(Dataset content Opens)

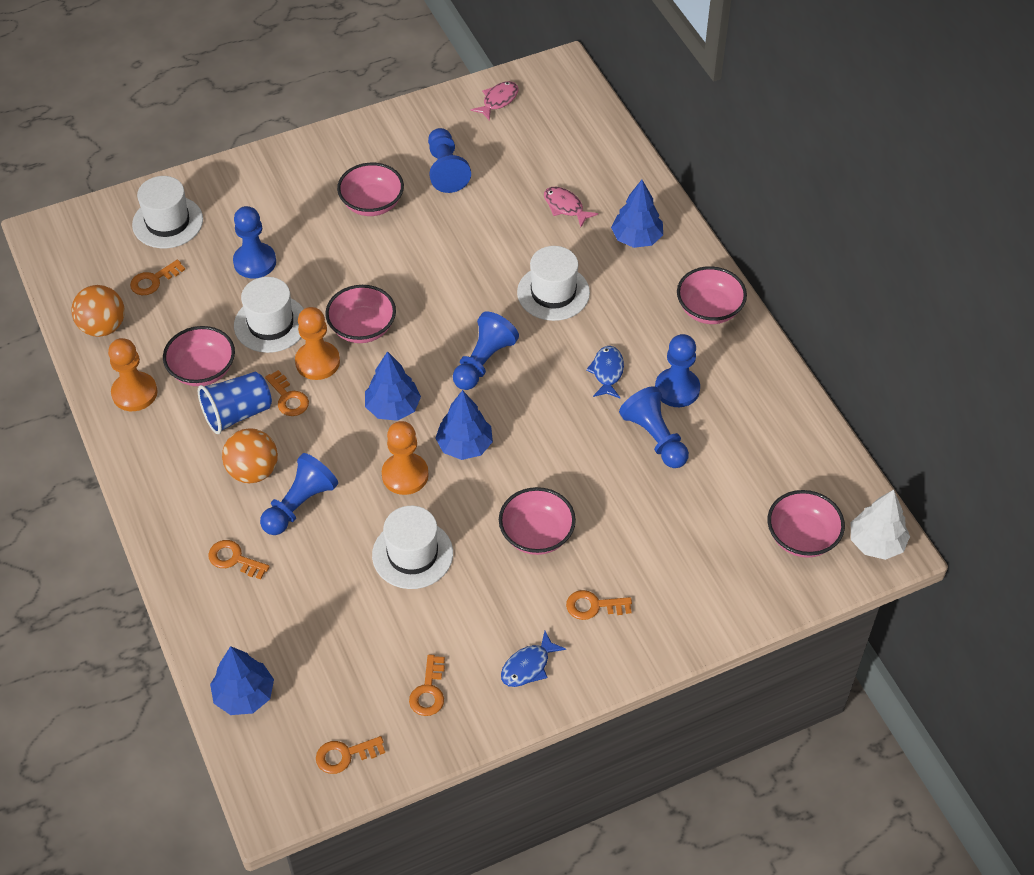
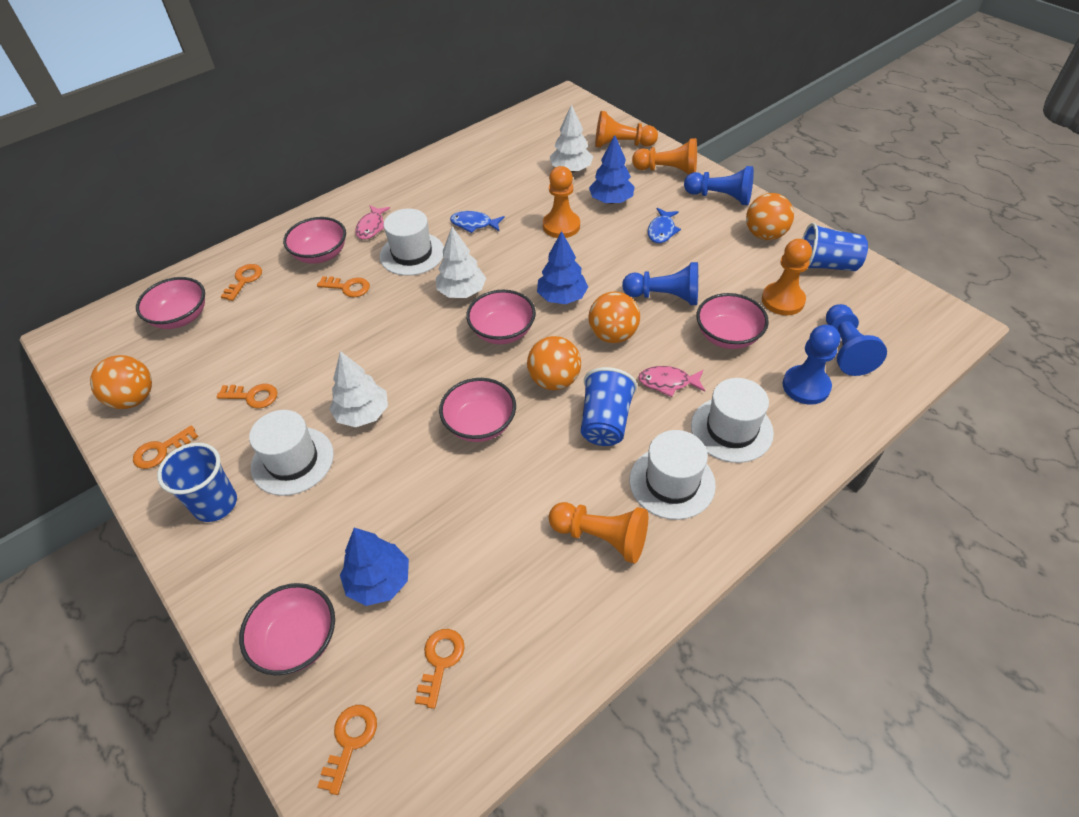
blue cup: 1 -> 3
blue pawn: 6 -> 4
blue tree: 4 -> 3
orange ball: 2 -> 4
orange pawn: 3 -> 5
white tree: 1 -> 3

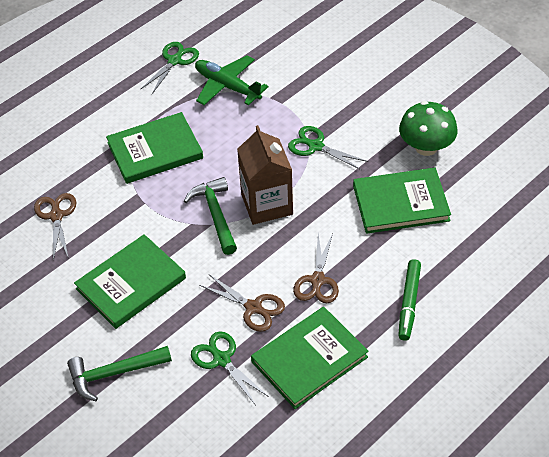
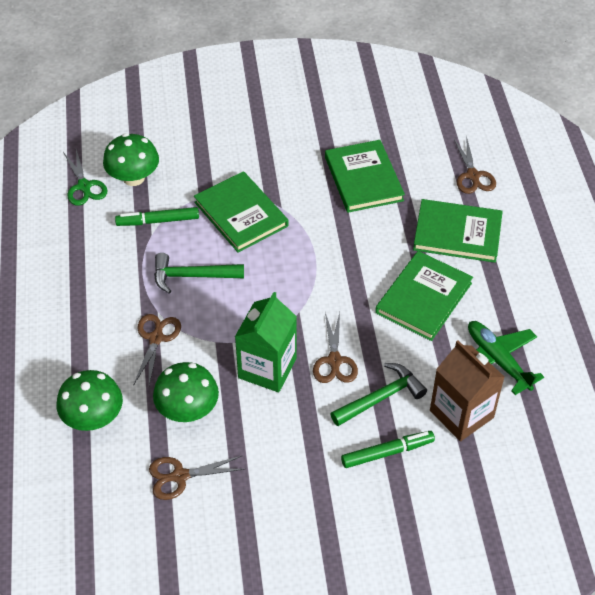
brown scissors: 3 -> 4
green carton: 0 -> 1
green marker: 1 -> 2
green mushroom: 1 -> 3
green scissors: 3 -> 1

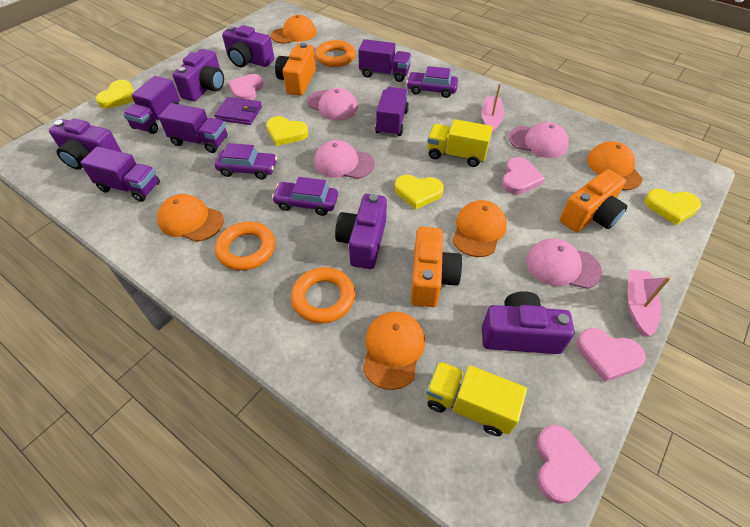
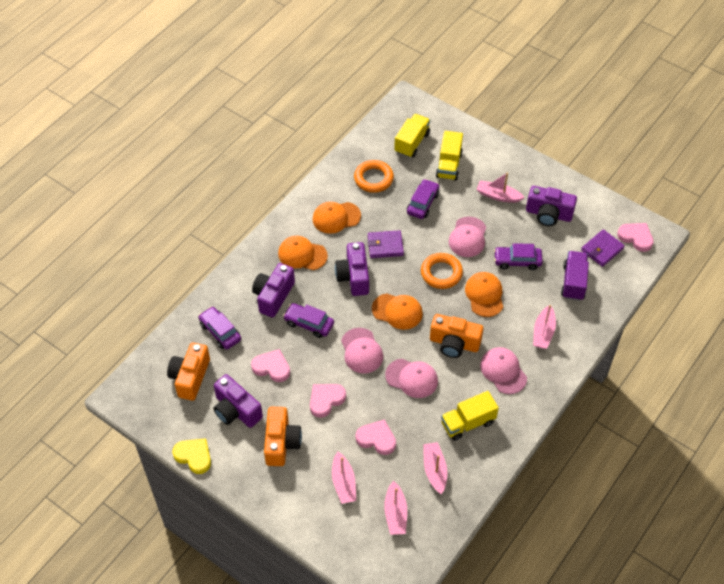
orange cap: 5 -> 4
orange ring: 3 -> 2
pink boat: 2 -> 5
purple camera: 5 -> 4
purple car: 3 -> 4
purple truck: 5 -> 1
purple wallet: 1 -> 2
yellow heart: 4 -> 1
yellow truck: 2 -> 3

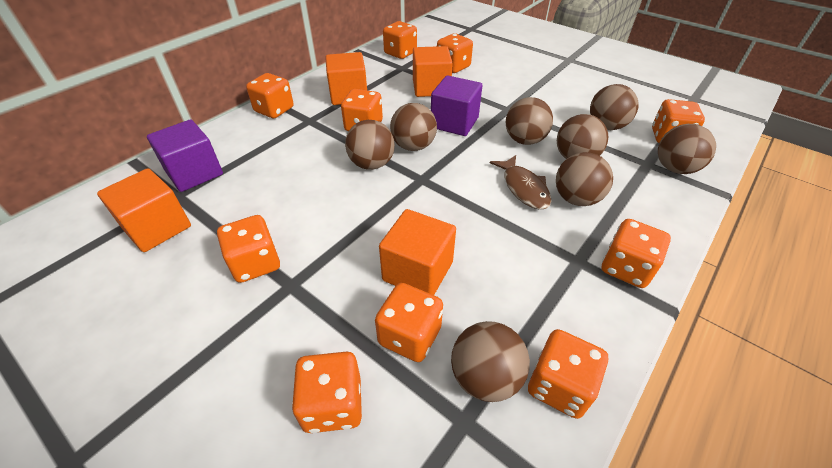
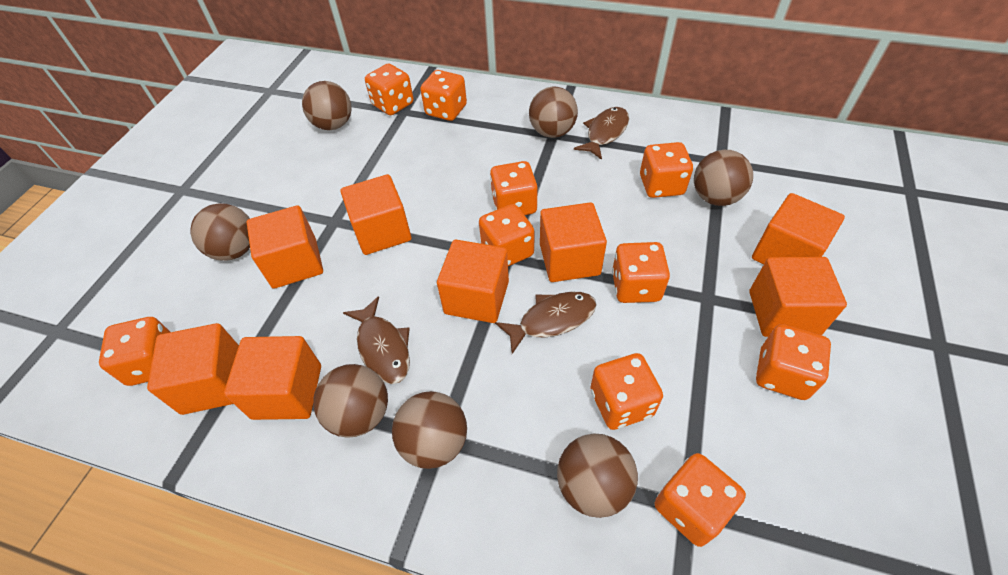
brown ball: 8 -> 7
brown fish: 1 -> 3
orange cube: 4 -> 8
purple cube: 2 -> 0

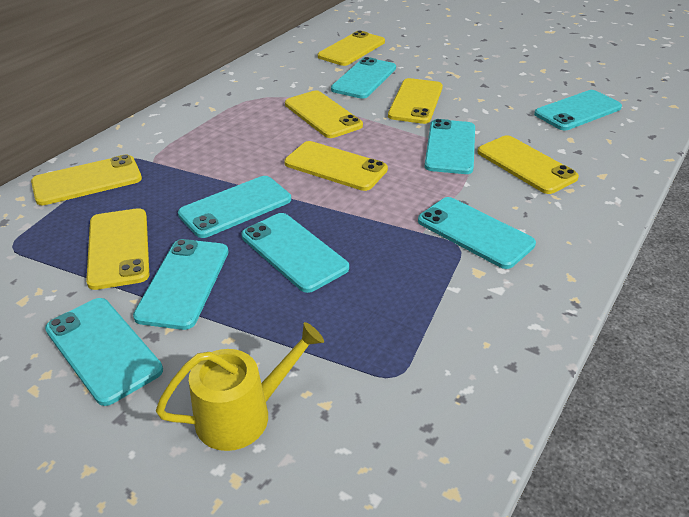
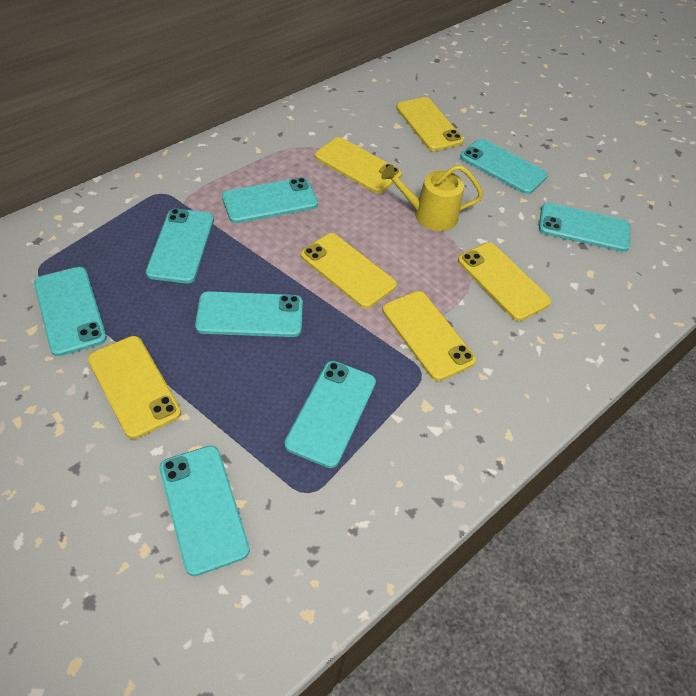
yellow phone: 7 -> 6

(Dataset content Closes)

Only lines that contain the string "scissors" count; pick each one out of the records and copy it.

=== Task result ===
brown scissors: 3 -> 4
green scissors: 3 -> 1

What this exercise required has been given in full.